═══ Data shown ═══

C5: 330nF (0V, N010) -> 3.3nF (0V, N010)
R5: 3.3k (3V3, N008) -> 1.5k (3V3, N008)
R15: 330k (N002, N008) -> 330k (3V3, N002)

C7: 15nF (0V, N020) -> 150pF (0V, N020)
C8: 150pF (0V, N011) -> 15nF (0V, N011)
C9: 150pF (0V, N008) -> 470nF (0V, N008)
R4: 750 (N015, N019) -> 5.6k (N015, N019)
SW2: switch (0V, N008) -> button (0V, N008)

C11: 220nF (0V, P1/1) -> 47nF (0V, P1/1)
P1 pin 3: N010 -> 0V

═══
═══ Data shown ═══

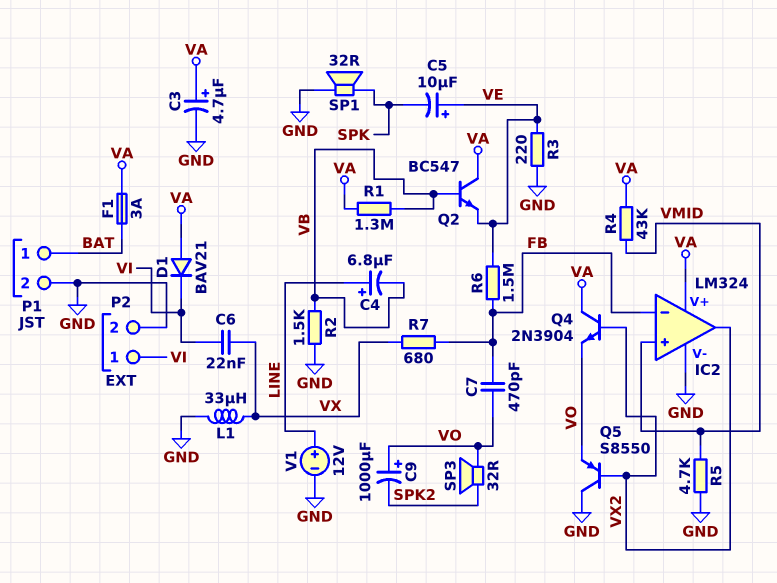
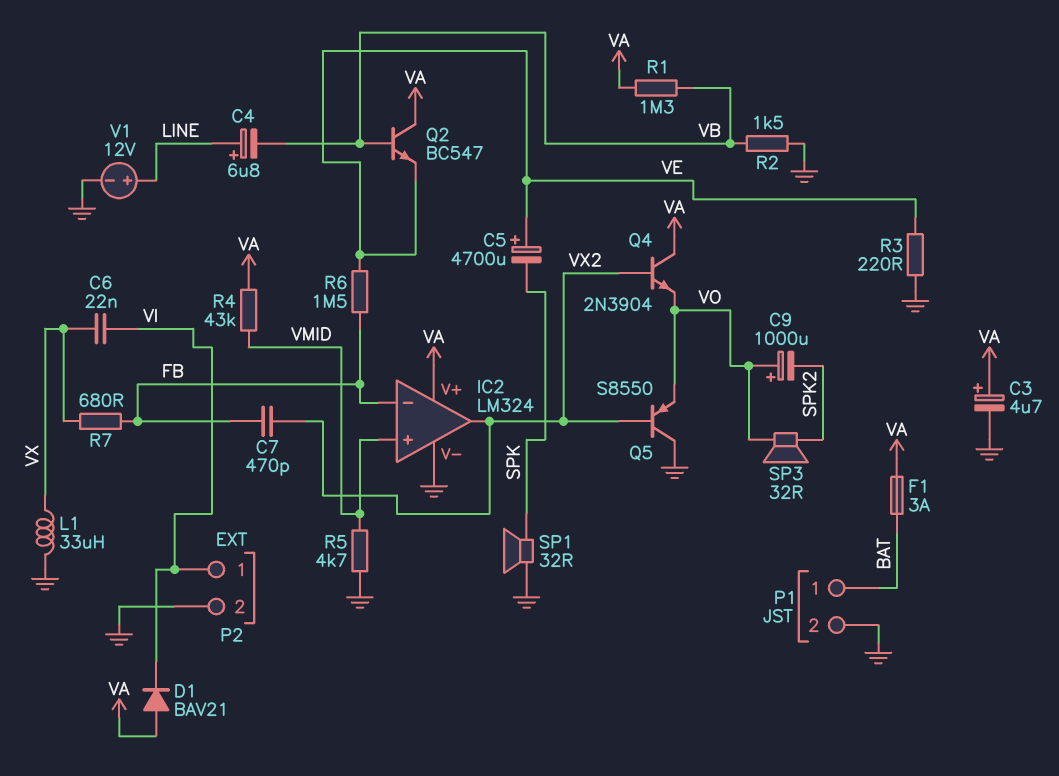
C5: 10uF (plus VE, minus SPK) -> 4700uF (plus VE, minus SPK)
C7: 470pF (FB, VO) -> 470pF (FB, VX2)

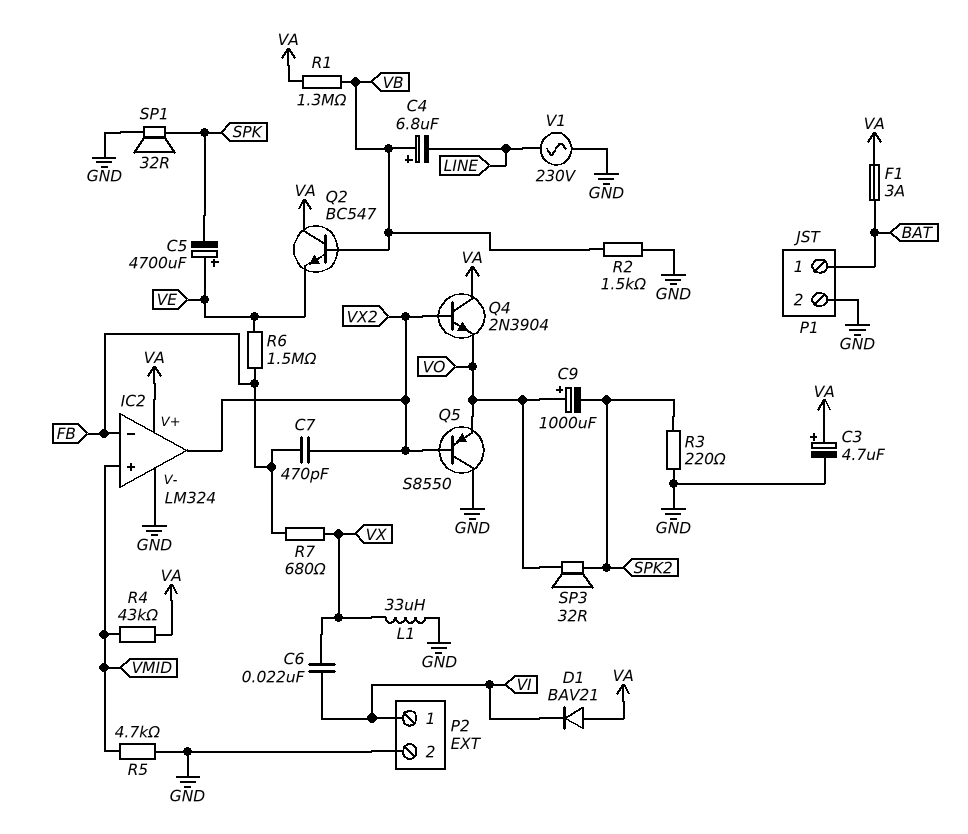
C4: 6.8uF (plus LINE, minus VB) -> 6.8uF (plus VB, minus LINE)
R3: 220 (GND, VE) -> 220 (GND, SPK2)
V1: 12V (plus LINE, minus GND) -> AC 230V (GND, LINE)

═══

The task: Using the records above, write out exactly the lines between the one holding "SW2: switch (0V, N008) -> button (0V, N008)" and the one holding "P1 pin 3: N010 -> 0V", inclusive; leave everything else out.

Solved problem:
SW2: switch (0V, N008) -> button (0V, N008)

C11: 220nF (0V, P1/1) -> 47nF (0V, P1/1)
P1 pin 3: N010 -> 0V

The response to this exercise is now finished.